### Data for this task
+++

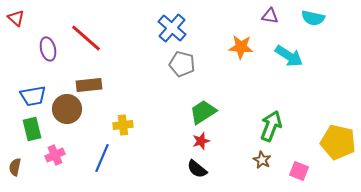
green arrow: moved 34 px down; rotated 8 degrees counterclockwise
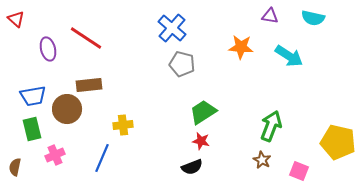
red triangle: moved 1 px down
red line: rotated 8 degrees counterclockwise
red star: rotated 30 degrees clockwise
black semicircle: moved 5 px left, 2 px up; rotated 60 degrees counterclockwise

+++

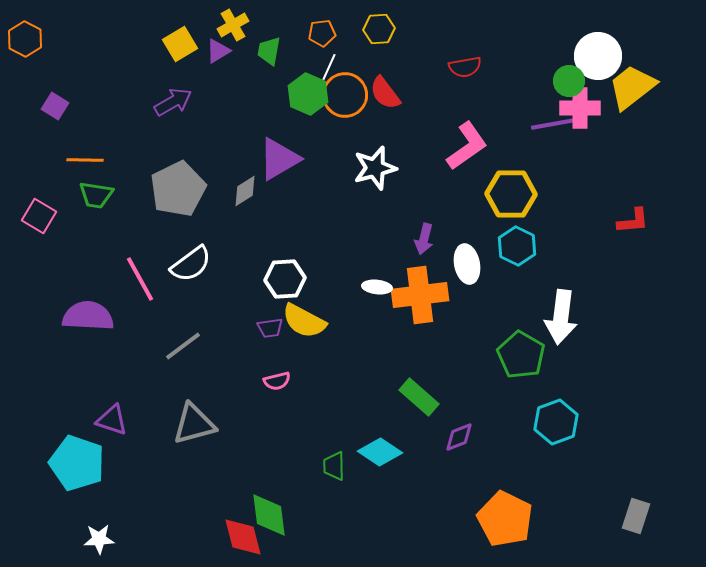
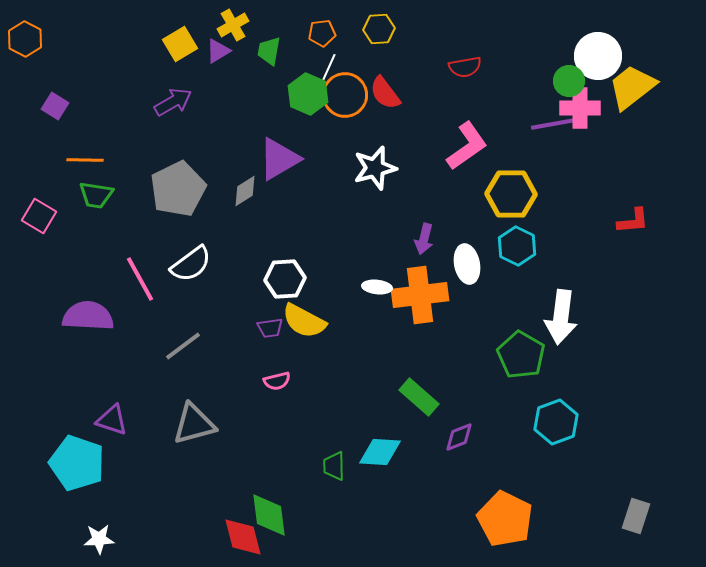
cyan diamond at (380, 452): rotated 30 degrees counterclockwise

+++

### Directive
From the entries above, pull out every line that contains the word "moved" and copy each of those lines unchanged.

### Reply to the exercise
green arrow: moved 34 px down; rotated 8 degrees counterclockwise
red triangle: moved 1 px down
black semicircle: moved 5 px left, 2 px up; rotated 60 degrees counterclockwise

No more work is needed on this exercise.